### WHAT YOU NEED TO DO
Which lines in the data below contain the string "right"? Pull out each of those lines in full, treating uppercase and lowercase letters as distinct.

------------

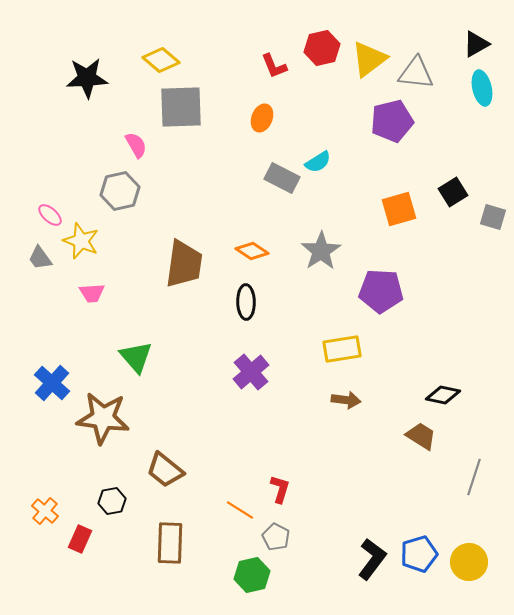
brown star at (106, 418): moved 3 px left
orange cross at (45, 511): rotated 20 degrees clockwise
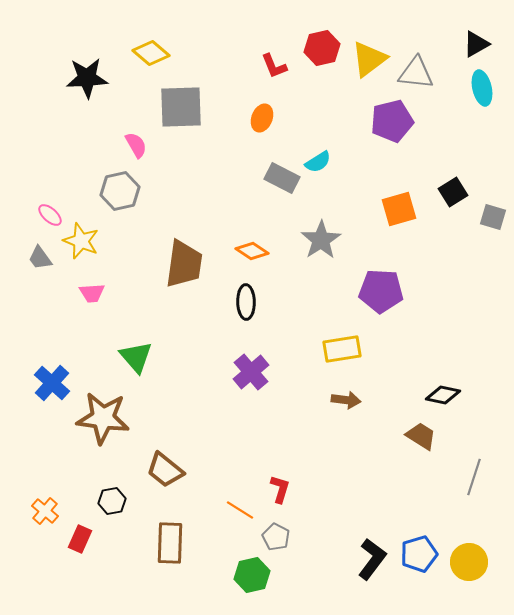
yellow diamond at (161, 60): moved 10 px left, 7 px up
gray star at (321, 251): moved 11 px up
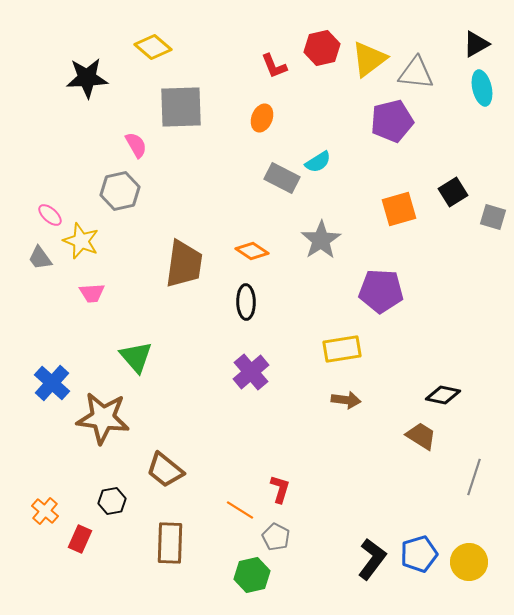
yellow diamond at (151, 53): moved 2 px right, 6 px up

------------

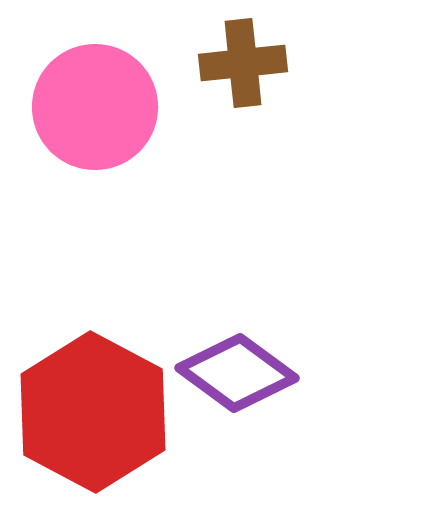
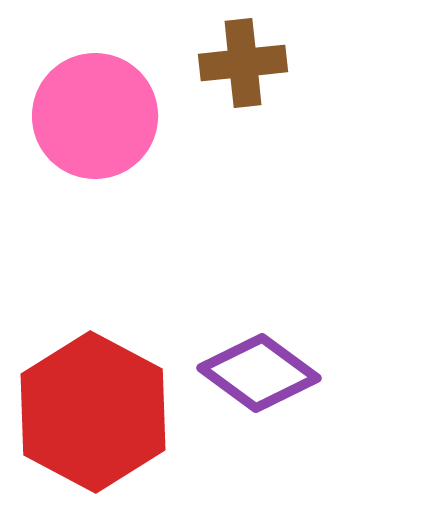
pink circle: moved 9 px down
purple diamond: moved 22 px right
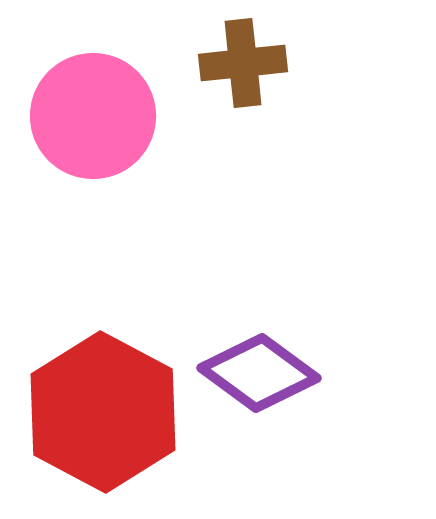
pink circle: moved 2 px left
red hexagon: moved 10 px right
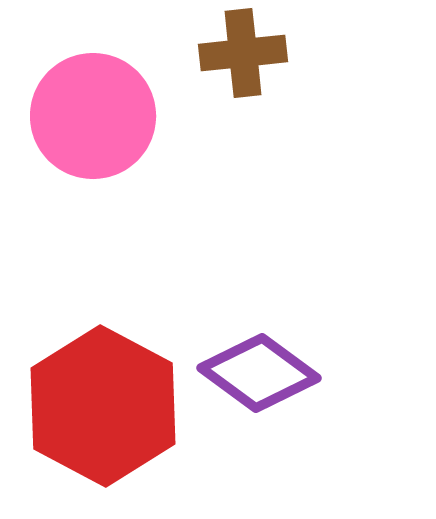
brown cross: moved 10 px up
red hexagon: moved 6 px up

------------

### WRITTEN SOLUTION
yellow diamond at (151, 53): moved 2 px right, 6 px up
purple diamond: moved 22 px right
red hexagon: moved 10 px right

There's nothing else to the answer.